## Entries supplied
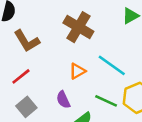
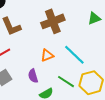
brown cross: (78, 27) -> (53, 21), turned 30

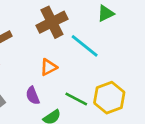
cyan line: (74, 55) -> (85, 46), moved

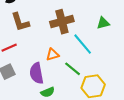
purple semicircle: (33, 96) -> (36, 73), size x1.5
green line: (76, 99) -> (73, 69), moved

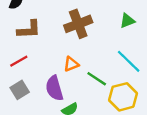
brown L-shape: (20, 22) -> (29, 30), turned -70
cyan line: (83, 44) -> (129, 61), moved

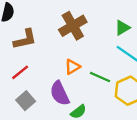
green triangle: (127, 21) -> (122, 28), moved

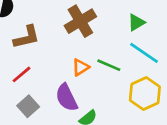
green line: (100, 77) -> (109, 65), moved

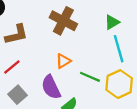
brown cross: (80, 21) -> (63, 21), turned -32
cyan line: (144, 53) -> (119, 49), turned 40
green line: (109, 65) -> (90, 77), moved

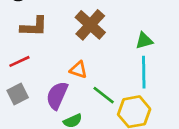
orange triangle: (63, 61) -> (78, 70), turned 35
purple semicircle: (51, 87) -> (57, 95), turned 35

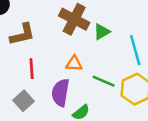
green triangle: (144, 41) -> (102, 32), moved
red line: (19, 61) -> (32, 69), moved, turned -54

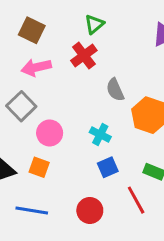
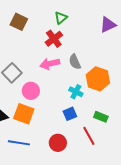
pink arrow: (36, 67) -> (50, 64), moved
cyan cross: (100, 134) -> (76, 92), moved
orange square: (39, 167) -> (24, 114), size x1.5

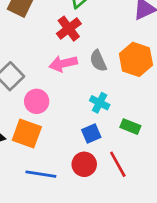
orange hexagon: (98, 79) -> (136, 59), moved
green rectangle: (101, 117) -> (130, 127), moved
blue line: (19, 143) -> (41, 174), moved
red circle: (58, 143) -> (84, 164), moved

## Task description
Report how many lines in the records hold the word "cyan", giving the number and nothing else.

## Exercise answer
4